Problem requirements -> Only lines with the string "degrees" matter here; gather them from the material below.

Records supplied ->
------------

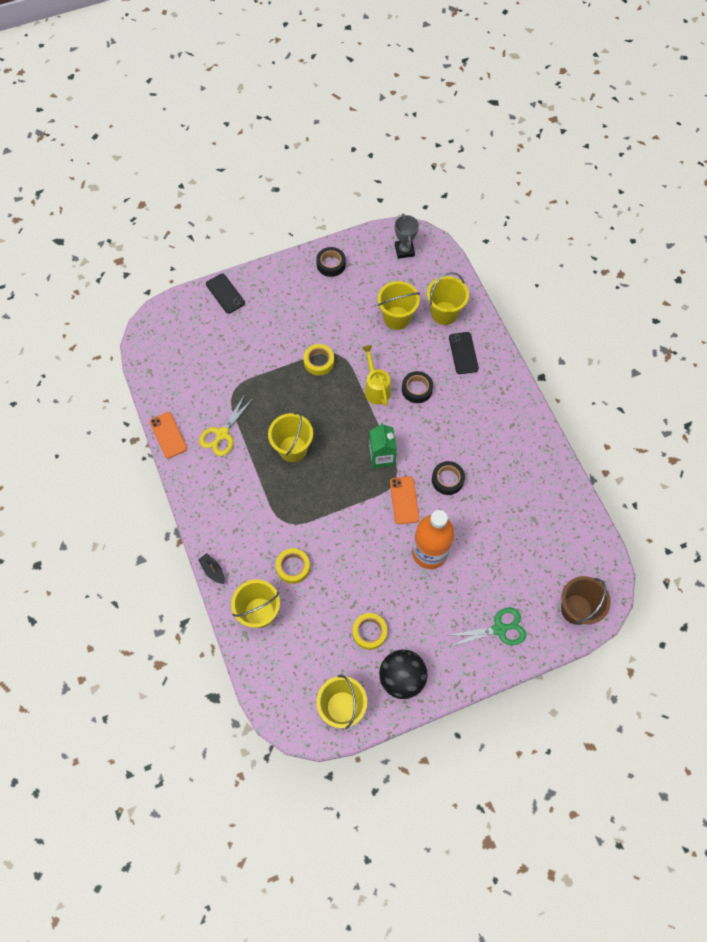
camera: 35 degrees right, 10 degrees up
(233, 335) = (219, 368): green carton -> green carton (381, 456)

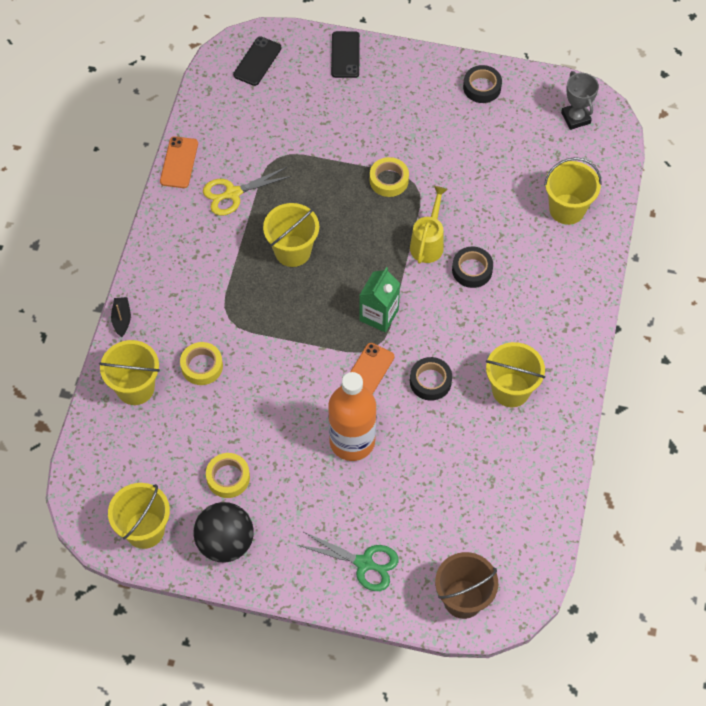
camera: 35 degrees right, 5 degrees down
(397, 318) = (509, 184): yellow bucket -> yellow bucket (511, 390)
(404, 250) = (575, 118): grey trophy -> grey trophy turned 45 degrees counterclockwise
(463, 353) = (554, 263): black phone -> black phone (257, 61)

------------

Written answer ->
camera: 35 degrees right, 10 degrees up
camera: 35 degrees right, 5 degrees down
(404, 250) = (575, 118): grey trophy -> grey trophy turned 45 degrees counterclockwise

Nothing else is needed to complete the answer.